→ Your instructions
Could you retype every line below exactly, omitting the images?

→ Given information

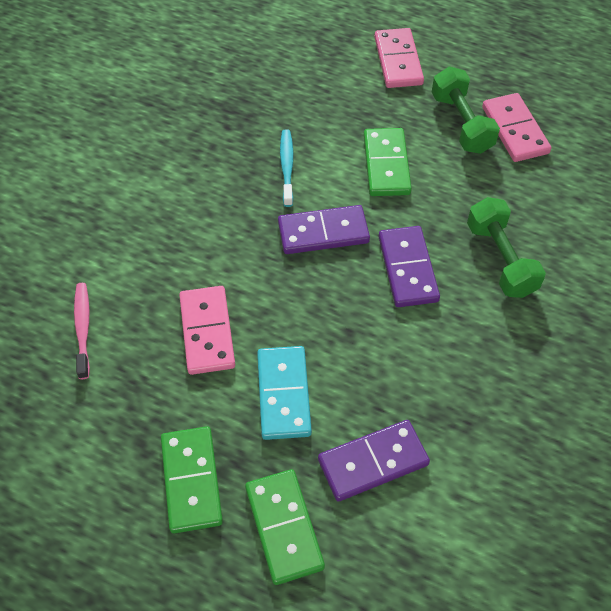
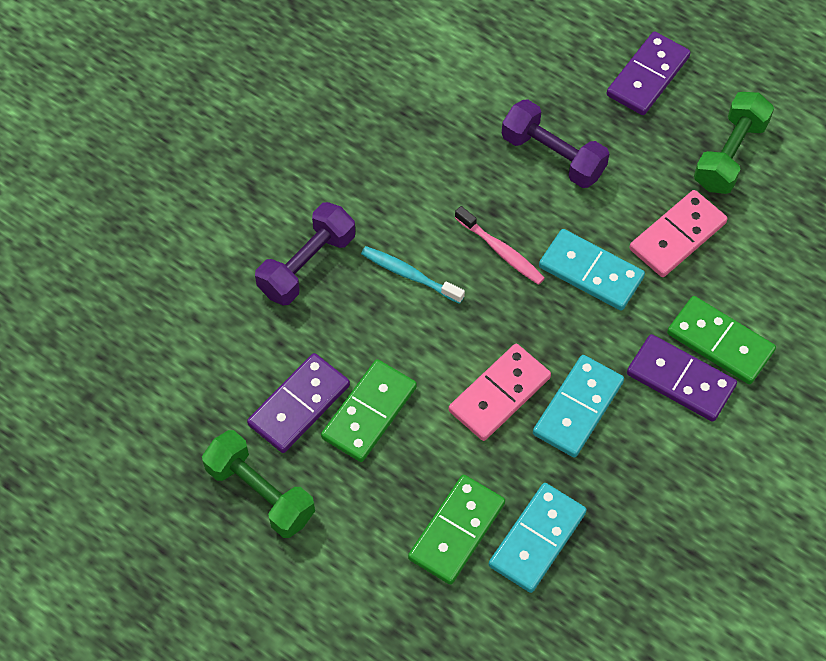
pink domino: 3 -> 2
purple dumbbell: 0 -> 2
turquoise domino: 1 -> 3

→ Response
pink domino: 3 -> 2
purple dumbbell: 0 -> 2
turquoise domino: 1 -> 3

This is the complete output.